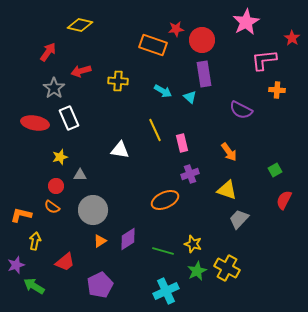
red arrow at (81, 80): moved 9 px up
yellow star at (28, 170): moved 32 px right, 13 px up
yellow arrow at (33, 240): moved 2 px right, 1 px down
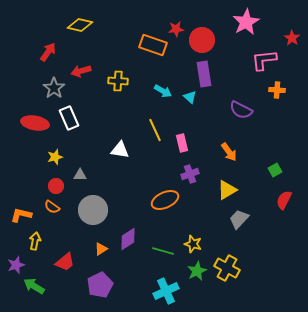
yellow star at (60, 157): moved 5 px left
yellow triangle at (227, 190): rotated 50 degrees counterclockwise
orange triangle at (100, 241): moved 1 px right, 8 px down
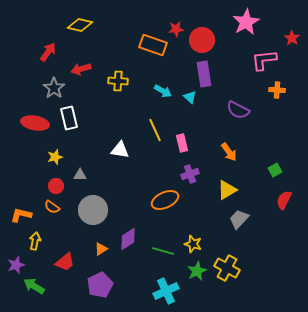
red arrow at (81, 71): moved 2 px up
purple semicircle at (241, 110): moved 3 px left
white rectangle at (69, 118): rotated 10 degrees clockwise
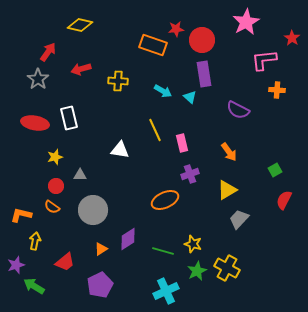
gray star at (54, 88): moved 16 px left, 9 px up
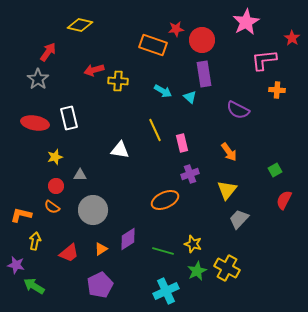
red arrow at (81, 69): moved 13 px right, 1 px down
yellow triangle at (227, 190): rotated 20 degrees counterclockwise
red trapezoid at (65, 262): moved 4 px right, 9 px up
purple star at (16, 265): rotated 30 degrees clockwise
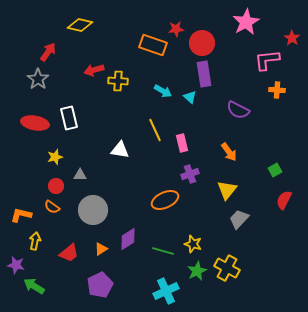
red circle at (202, 40): moved 3 px down
pink L-shape at (264, 60): moved 3 px right
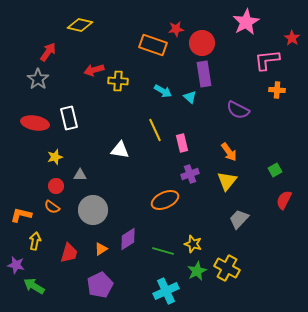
yellow triangle at (227, 190): moved 9 px up
red trapezoid at (69, 253): rotated 35 degrees counterclockwise
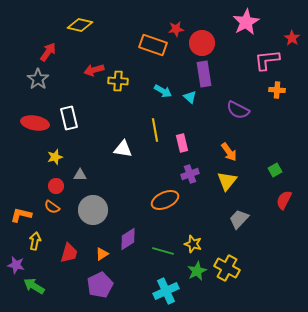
yellow line at (155, 130): rotated 15 degrees clockwise
white triangle at (120, 150): moved 3 px right, 1 px up
orange triangle at (101, 249): moved 1 px right, 5 px down
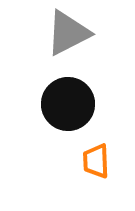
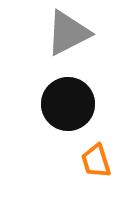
orange trapezoid: rotated 15 degrees counterclockwise
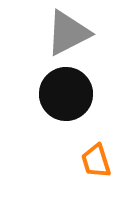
black circle: moved 2 px left, 10 px up
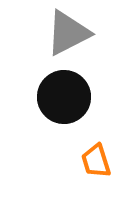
black circle: moved 2 px left, 3 px down
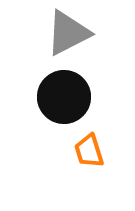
orange trapezoid: moved 7 px left, 10 px up
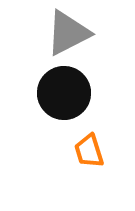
black circle: moved 4 px up
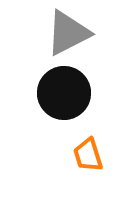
orange trapezoid: moved 1 px left, 4 px down
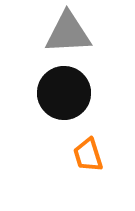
gray triangle: rotated 24 degrees clockwise
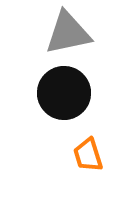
gray triangle: rotated 9 degrees counterclockwise
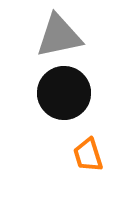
gray triangle: moved 9 px left, 3 px down
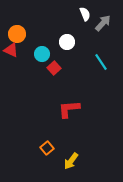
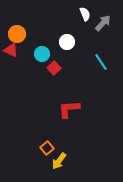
yellow arrow: moved 12 px left
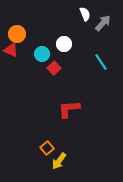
white circle: moved 3 px left, 2 px down
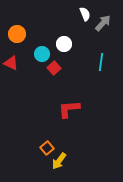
red triangle: moved 13 px down
cyan line: rotated 42 degrees clockwise
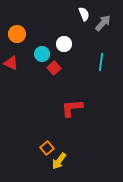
white semicircle: moved 1 px left
red L-shape: moved 3 px right, 1 px up
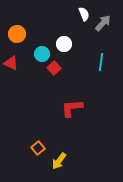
orange square: moved 9 px left
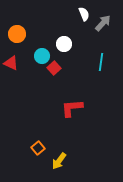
cyan circle: moved 2 px down
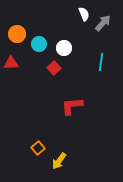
white circle: moved 4 px down
cyan circle: moved 3 px left, 12 px up
red triangle: rotated 28 degrees counterclockwise
red L-shape: moved 2 px up
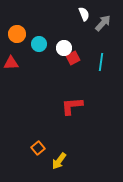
red square: moved 19 px right, 10 px up; rotated 16 degrees clockwise
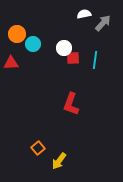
white semicircle: rotated 80 degrees counterclockwise
cyan circle: moved 6 px left
red square: rotated 24 degrees clockwise
cyan line: moved 6 px left, 2 px up
red L-shape: moved 1 px left, 2 px up; rotated 65 degrees counterclockwise
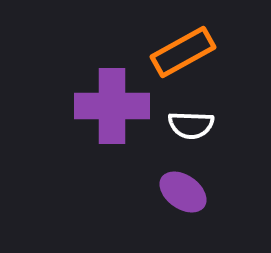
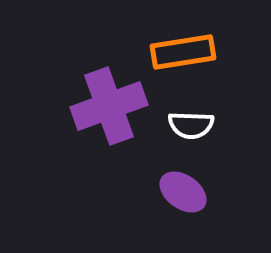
orange rectangle: rotated 20 degrees clockwise
purple cross: moved 3 px left; rotated 20 degrees counterclockwise
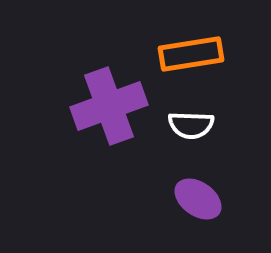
orange rectangle: moved 8 px right, 2 px down
purple ellipse: moved 15 px right, 7 px down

....

**Exercise directions:** Could you rewrite every line of the listing above with "orange trapezoid" substituted by "brown trapezoid" and nothing else altered? Omit the picture lines from your answer.

**Finished answer:**
red arrow at (81, 80): moved 9 px up
yellow star at (28, 170): moved 32 px right, 13 px up
yellow arrow at (33, 240): moved 2 px right, 1 px down
yellow star at (60, 157): moved 5 px left
yellow triangle at (227, 190): rotated 50 degrees counterclockwise
orange triangle at (100, 241): moved 1 px right, 8 px down
red arrow at (81, 71): moved 2 px up
purple semicircle at (241, 110): moved 3 px left
white rectangle at (69, 118): rotated 10 degrees clockwise
gray star at (54, 88): moved 16 px left, 9 px up
red arrow at (81, 69): moved 13 px right, 1 px down
yellow triangle at (227, 190): rotated 20 degrees counterclockwise
red trapezoid at (65, 262): moved 4 px right, 9 px up
purple star at (16, 265): rotated 30 degrees clockwise
red circle at (202, 40): moved 3 px down
pink L-shape at (264, 60): moved 3 px right
yellow triangle at (227, 190): moved 9 px up
red trapezoid at (69, 253): rotated 35 degrees counterclockwise
yellow line at (155, 130): rotated 15 degrees clockwise
white triangle at (120, 150): moved 3 px right, 1 px up
orange triangle at (101, 249): moved 1 px right, 5 px down
brown trapezoid: rotated 15 degrees counterclockwise
black circle: moved 2 px left, 10 px up
black circle: moved 2 px left, 3 px down
brown trapezoid: moved 7 px left, 10 px up
black circle: moved 4 px up
brown trapezoid: moved 1 px left, 4 px down
gray triangle: rotated 24 degrees clockwise
gray triangle: rotated 9 degrees counterclockwise
gray triangle: moved 9 px left, 3 px down
yellow arrow: moved 12 px left
white circle: moved 3 px left, 2 px down
red triangle: moved 13 px down
cyan line: rotated 42 degrees clockwise
white semicircle: moved 1 px left
red L-shape: moved 3 px right, 1 px up
orange square: moved 9 px left
cyan circle: moved 2 px down
white circle: moved 4 px down
cyan circle: moved 3 px left, 12 px up
red triangle: rotated 28 degrees counterclockwise
red L-shape: moved 2 px up
red square: moved 19 px right, 10 px up; rotated 16 degrees clockwise
white semicircle: rotated 80 degrees counterclockwise
cyan circle: moved 6 px left
red square: rotated 24 degrees clockwise
cyan line: moved 6 px left, 2 px up
red L-shape: moved 1 px left, 2 px up; rotated 65 degrees counterclockwise
orange rectangle: rotated 20 degrees clockwise
purple cross: moved 3 px left; rotated 20 degrees counterclockwise
orange rectangle: moved 8 px right, 2 px down
purple ellipse: moved 15 px right, 7 px down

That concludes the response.